# PROBLEM STATEMENT:
Return the lines that run from the beginning of the entries to the line holding "none -> black brick C7 level 1", inclusive, and drop the pictures.

Image change detection data

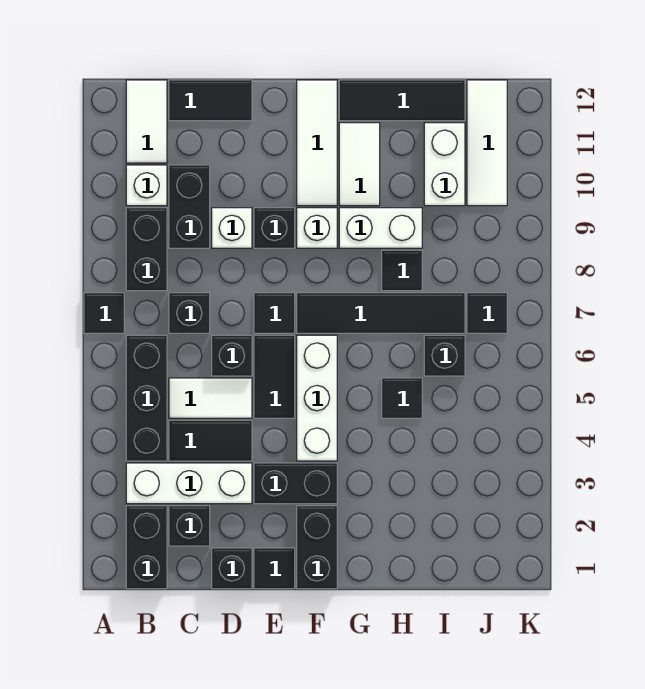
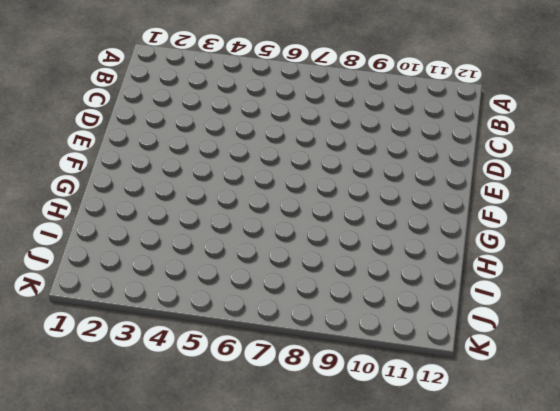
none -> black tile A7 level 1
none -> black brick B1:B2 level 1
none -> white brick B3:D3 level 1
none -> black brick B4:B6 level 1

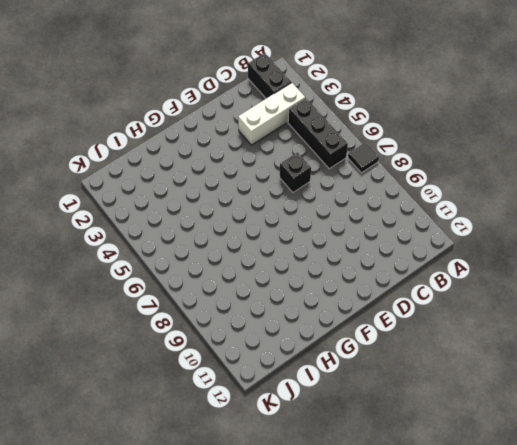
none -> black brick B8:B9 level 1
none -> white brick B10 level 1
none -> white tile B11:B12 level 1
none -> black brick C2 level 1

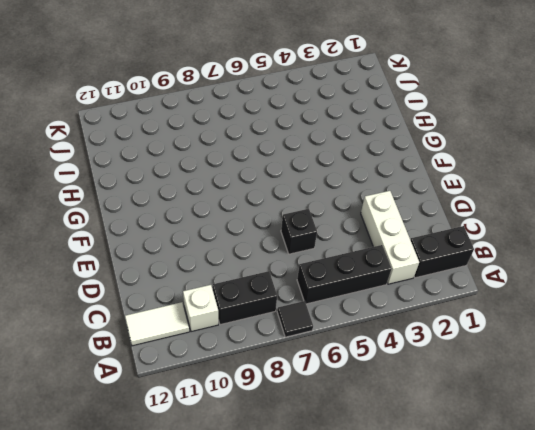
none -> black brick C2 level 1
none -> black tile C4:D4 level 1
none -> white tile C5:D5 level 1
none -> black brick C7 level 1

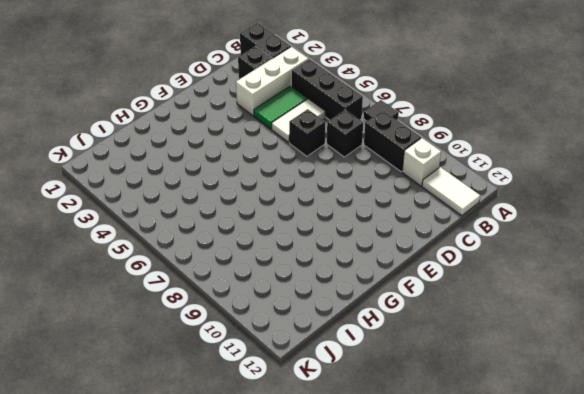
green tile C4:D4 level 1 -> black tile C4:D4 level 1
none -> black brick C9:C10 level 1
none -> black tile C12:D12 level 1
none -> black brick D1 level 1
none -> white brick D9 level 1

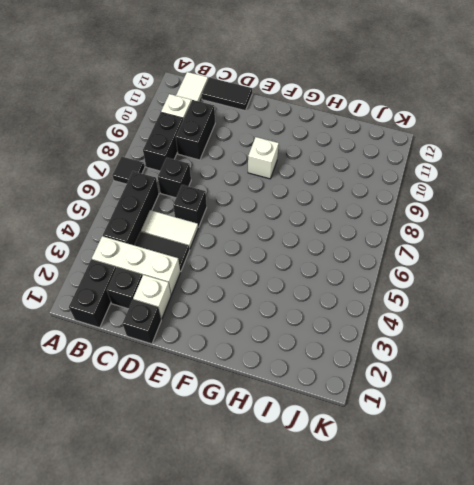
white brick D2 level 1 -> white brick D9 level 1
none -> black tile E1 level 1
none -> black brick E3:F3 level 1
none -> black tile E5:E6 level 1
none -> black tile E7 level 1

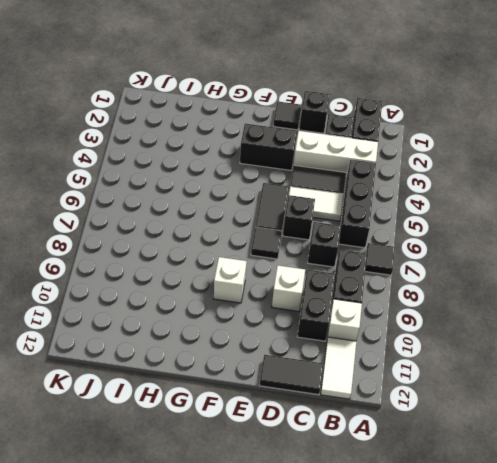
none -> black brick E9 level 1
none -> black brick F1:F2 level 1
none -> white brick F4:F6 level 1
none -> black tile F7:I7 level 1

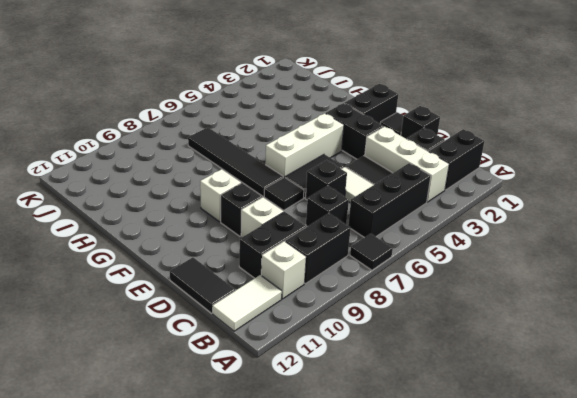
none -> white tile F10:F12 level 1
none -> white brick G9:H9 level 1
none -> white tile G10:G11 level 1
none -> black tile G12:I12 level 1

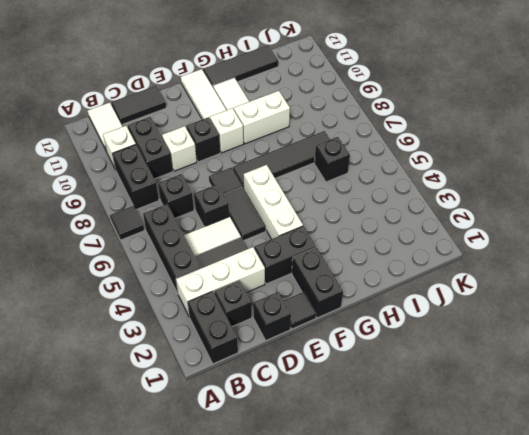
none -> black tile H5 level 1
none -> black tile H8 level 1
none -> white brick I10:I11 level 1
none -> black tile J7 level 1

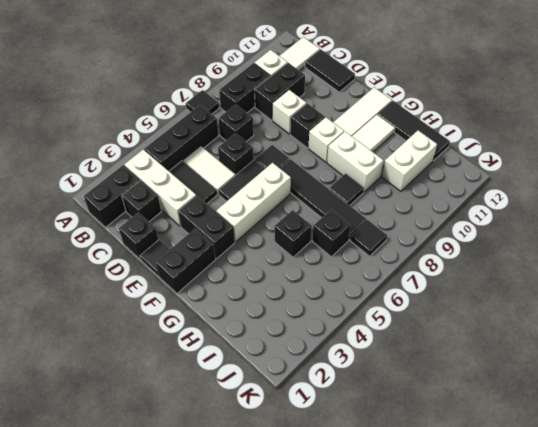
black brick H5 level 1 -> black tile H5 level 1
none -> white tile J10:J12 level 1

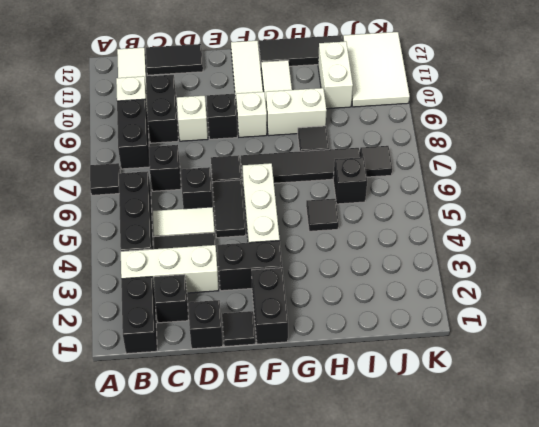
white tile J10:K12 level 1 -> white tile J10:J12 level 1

# EXERCISE OUTPUT:
none -> black tile A7 level 1
none -> black brick B1:B2 level 1
none -> white brick B3:D3 level 1
none -> black brick B4:B6 level 1

none -> black brick B8:B9 level 1
none -> white brick B10 level 1
none -> white tile B11:B12 level 1
none -> black brick C2 level 1

none -> black brick C2 level 1
none -> black tile C4:D4 level 1
none -> white tile C5:D5 level 1
none -> black brick C7 level 1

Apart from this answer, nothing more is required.